» **Records for the exercise**:
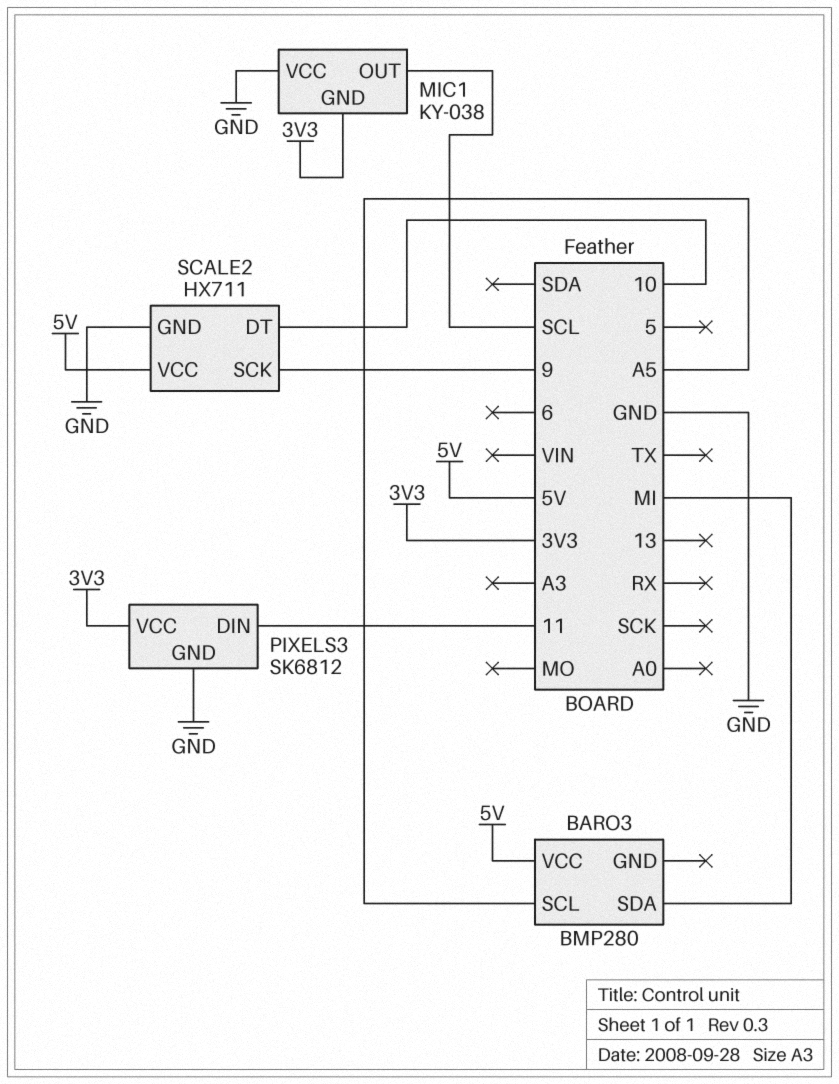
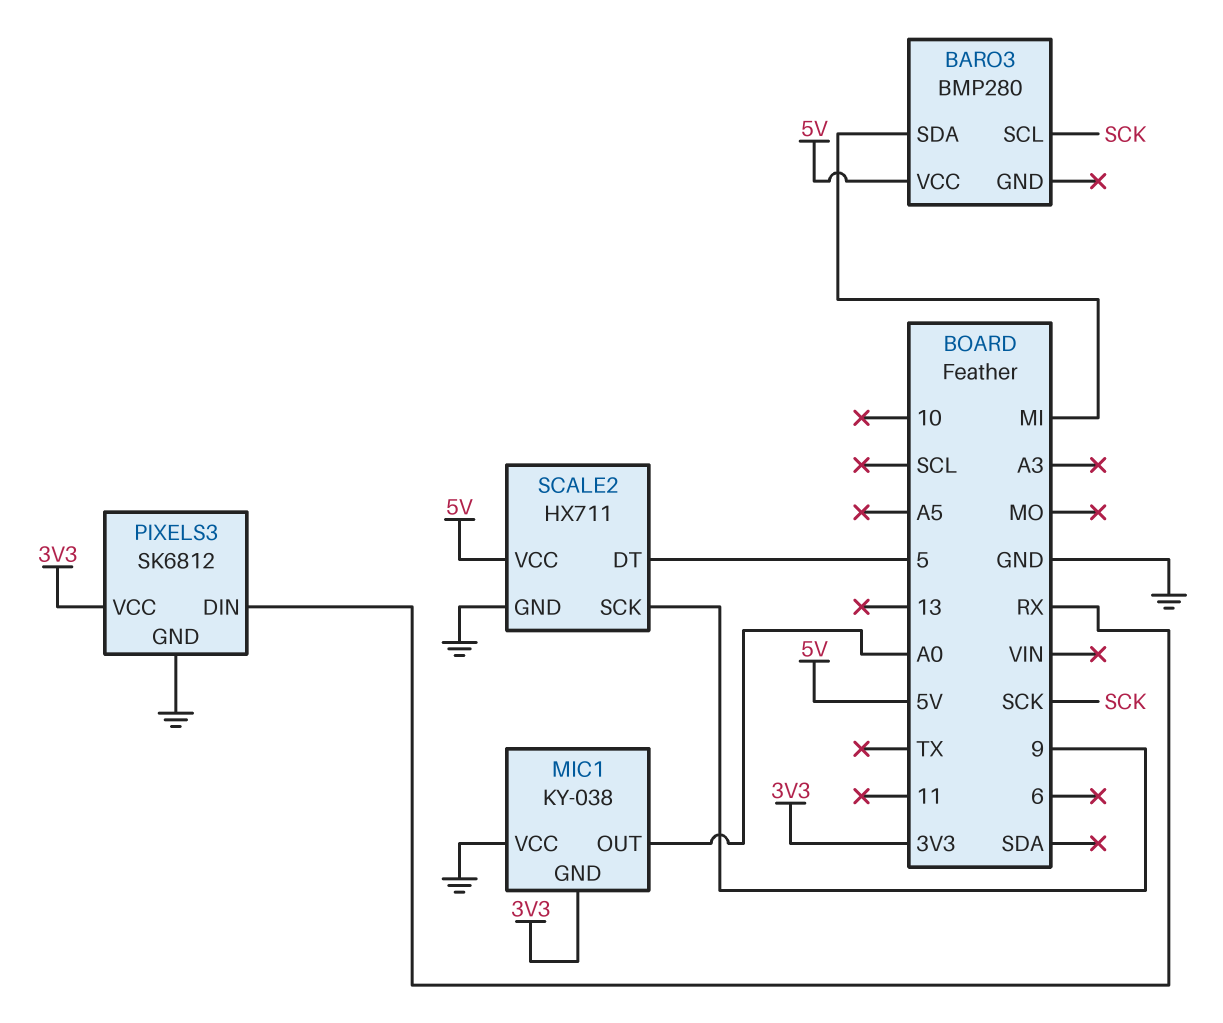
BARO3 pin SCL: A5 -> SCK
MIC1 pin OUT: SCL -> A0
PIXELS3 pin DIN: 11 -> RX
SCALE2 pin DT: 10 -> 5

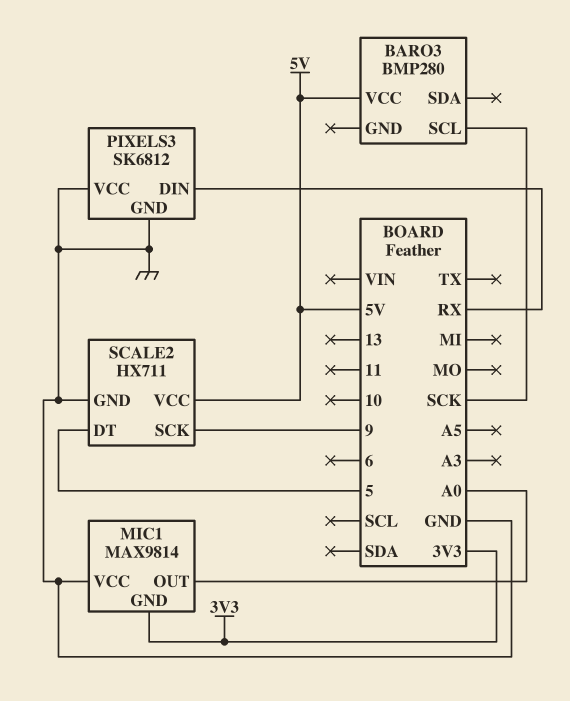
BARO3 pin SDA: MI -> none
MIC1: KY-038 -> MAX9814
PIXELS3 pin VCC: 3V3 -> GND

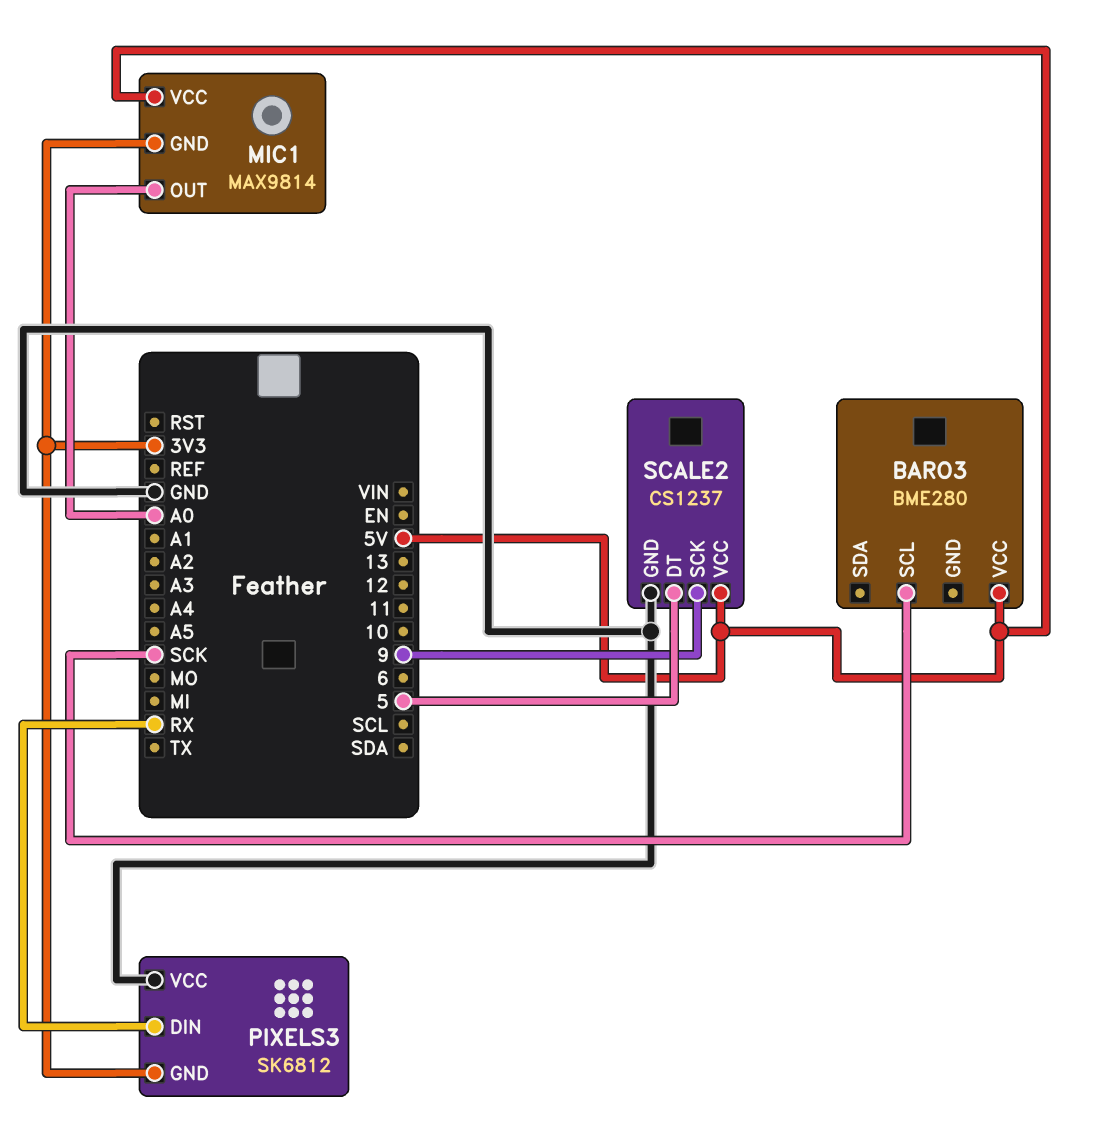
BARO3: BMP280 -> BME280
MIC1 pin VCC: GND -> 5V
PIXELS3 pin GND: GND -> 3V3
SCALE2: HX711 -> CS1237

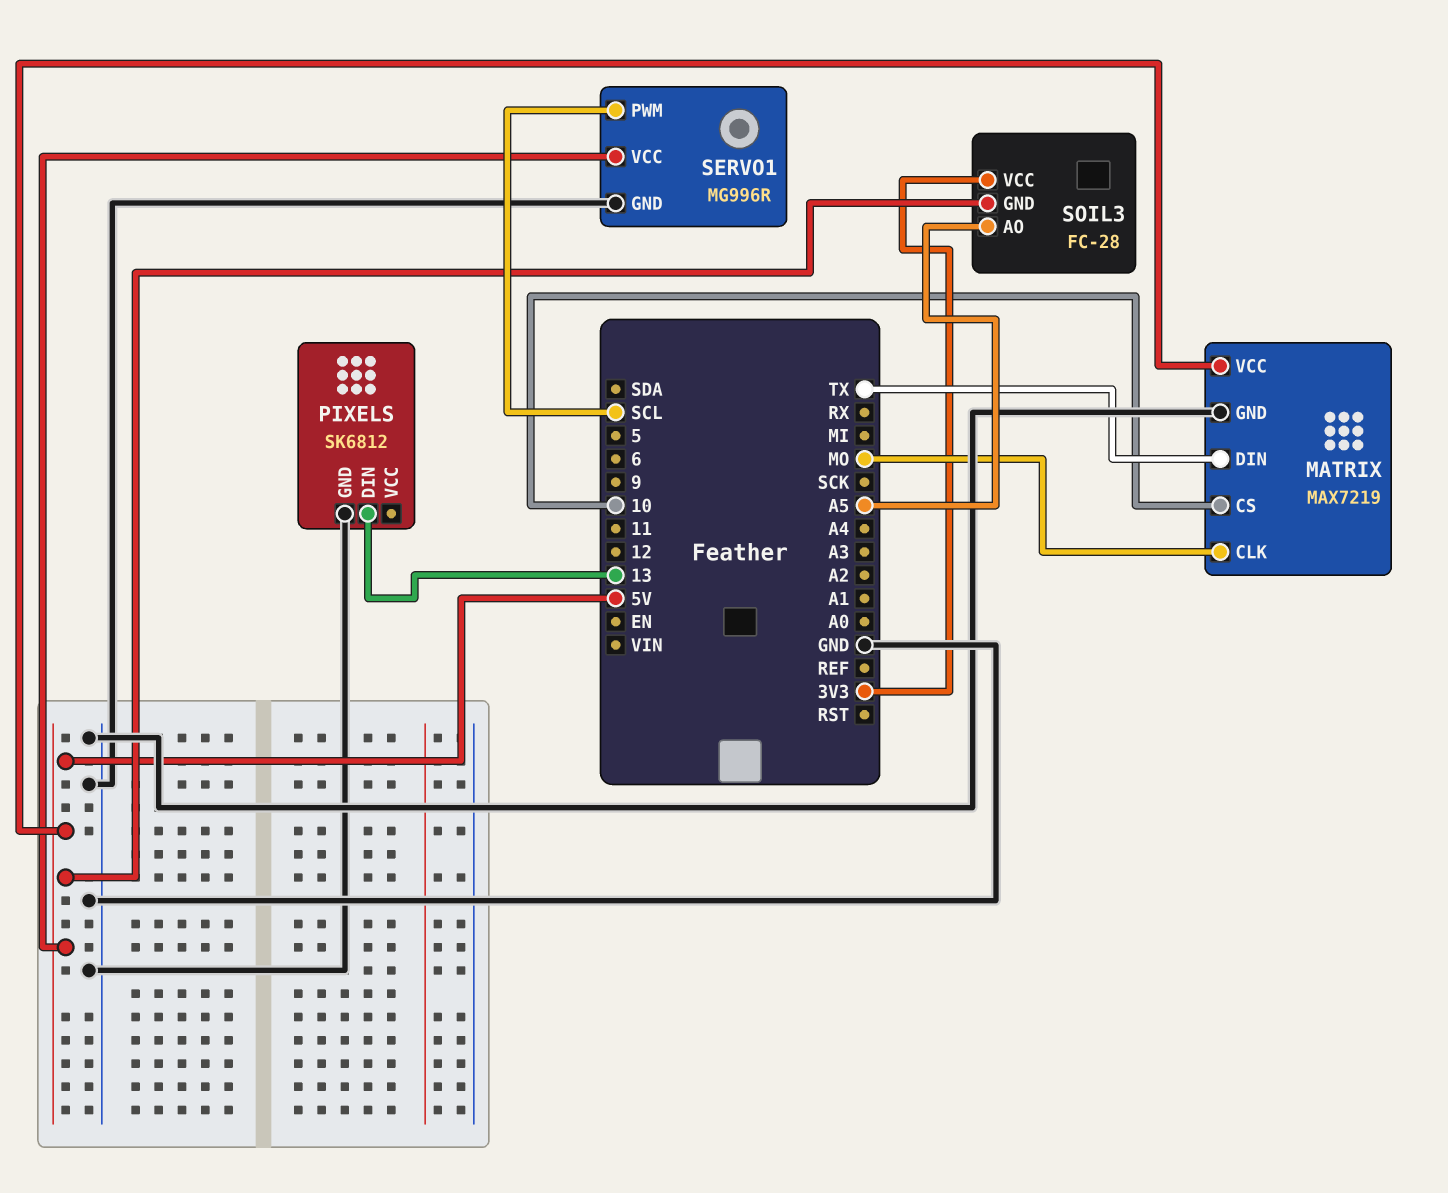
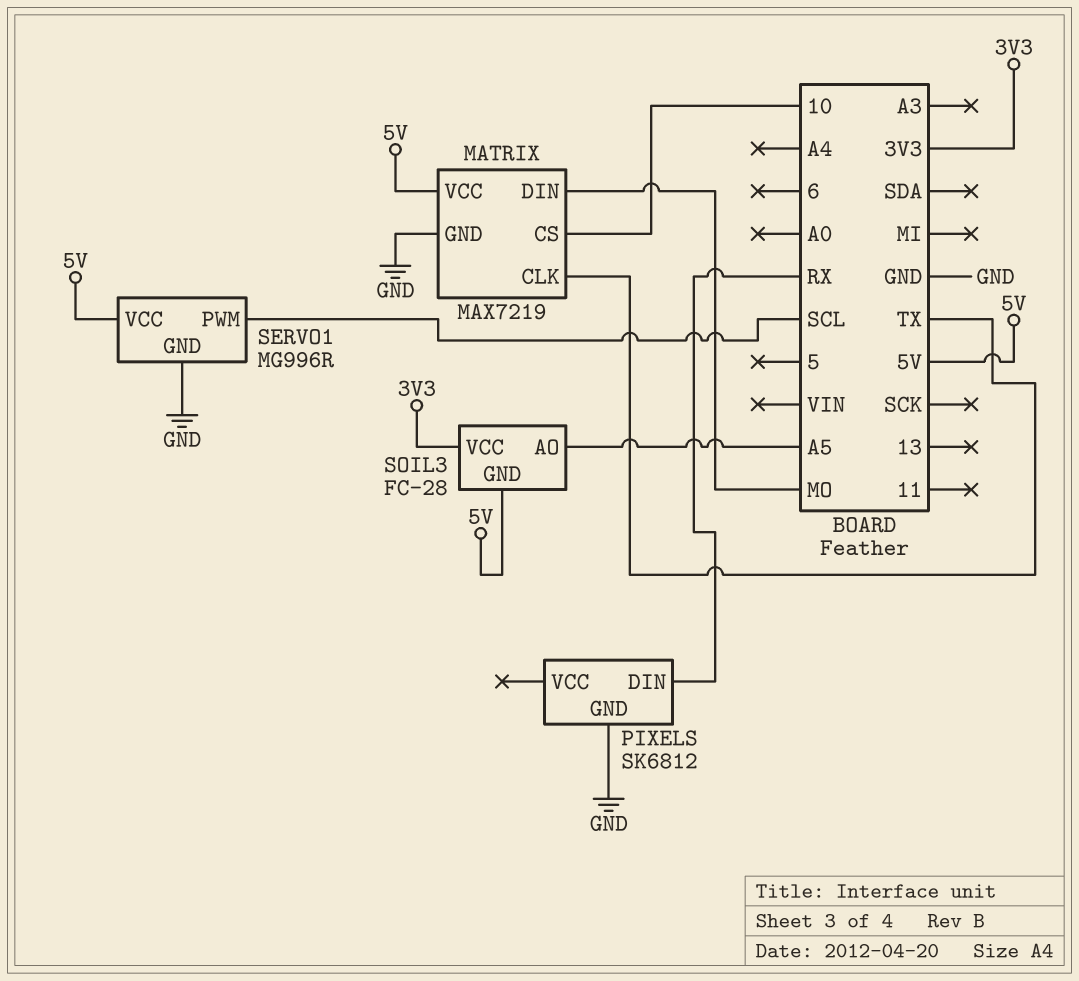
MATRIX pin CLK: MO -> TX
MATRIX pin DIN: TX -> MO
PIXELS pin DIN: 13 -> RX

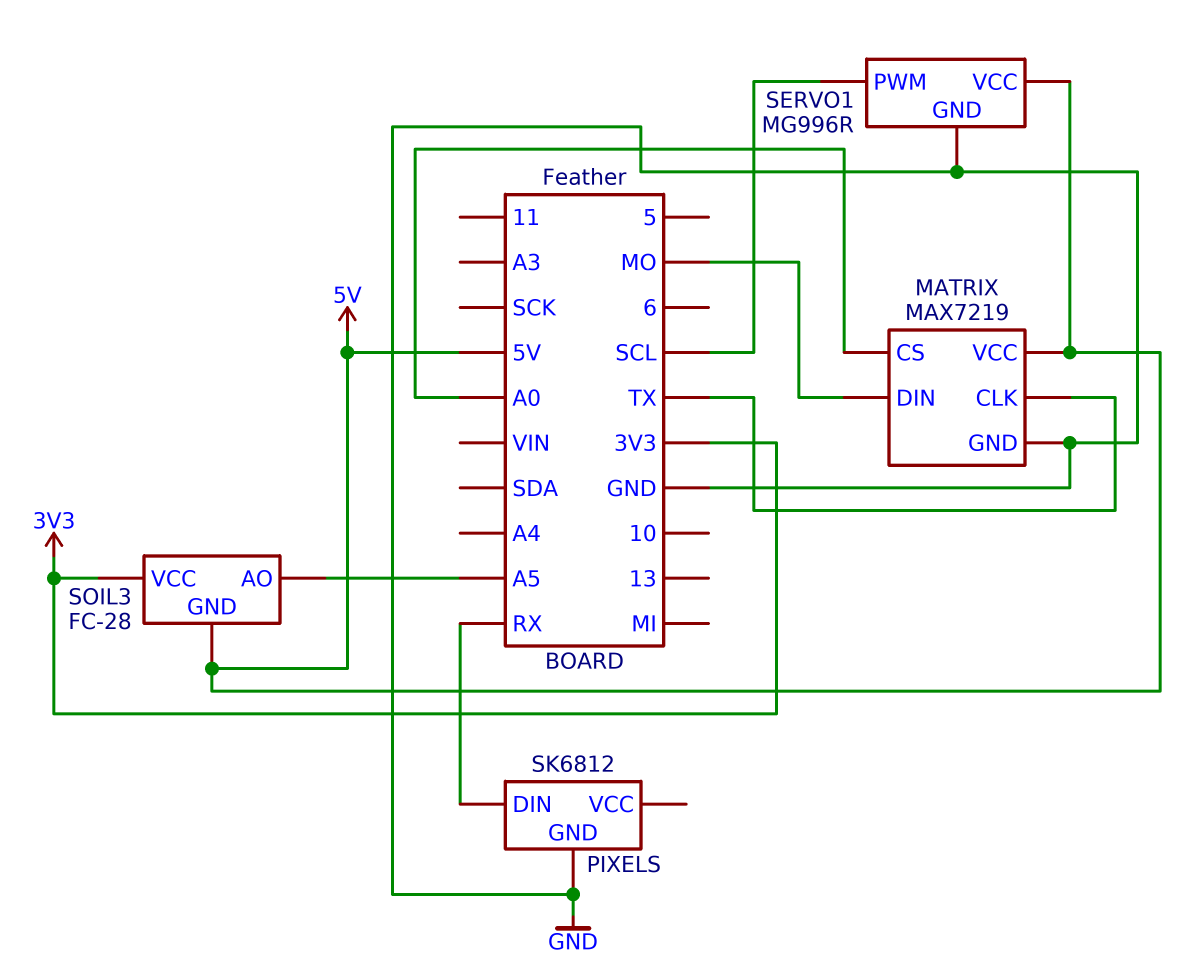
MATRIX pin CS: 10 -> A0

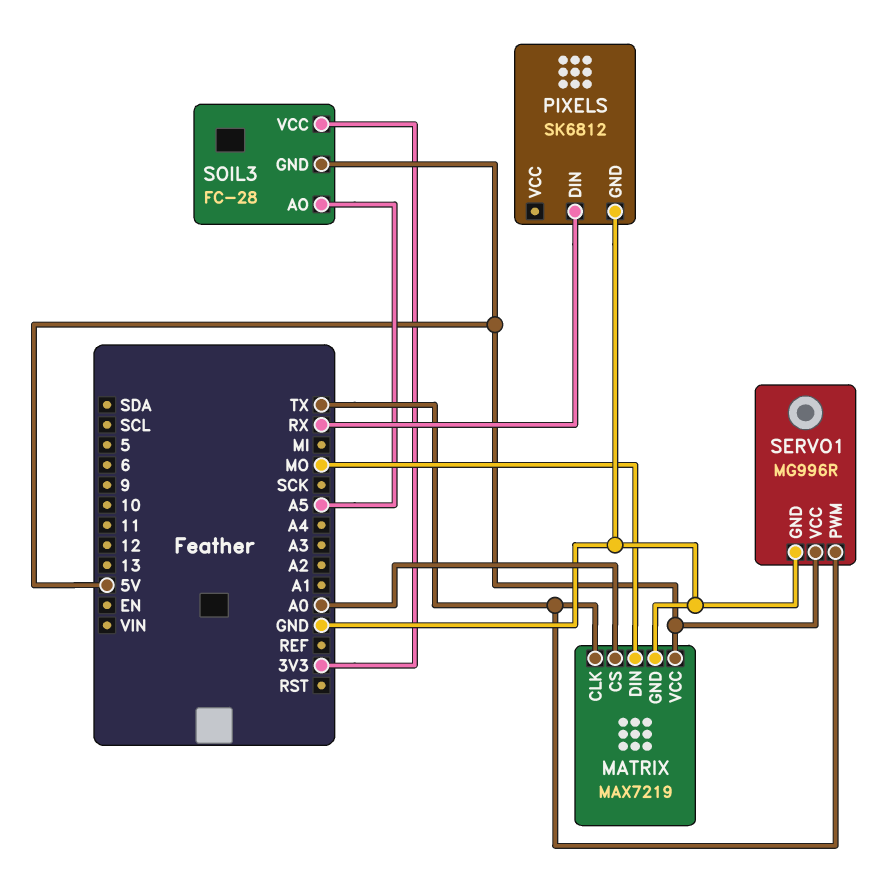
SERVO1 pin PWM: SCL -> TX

» **Task description**: Please print, exactly as given, the lines running from the beginning of the listing through the line containing "MATRIX pin CS: 10 -> A0", omitting each picture.

» **Solution for this exercise**:
BARO3 pin SCL: A5 -> SCK
MIC1 pin OUT: SCL -> A0
PIXELS3 pin DIN: 11 -> RX
SCALE2 pin DT: 10 -> 5

BARO3 pin SDA: MI -> none
MIC1: KY-038 -> MAX9814
PIXELS3 pin VCC: 3V3 -> GND

BARO3: BMP280 -> BME280
MIC1 pin VCC: GND -> 5V
PIXELS3 pin GND: GND -> 3V3
SCALE2: HX711 -> CS1237

MATRIX pin CLK: MO -> TX
MATRIX pin DIN: TX -> MO
PIXELS pin DIN: 13 -> RX

MATRIX pin CS: 10 -> A0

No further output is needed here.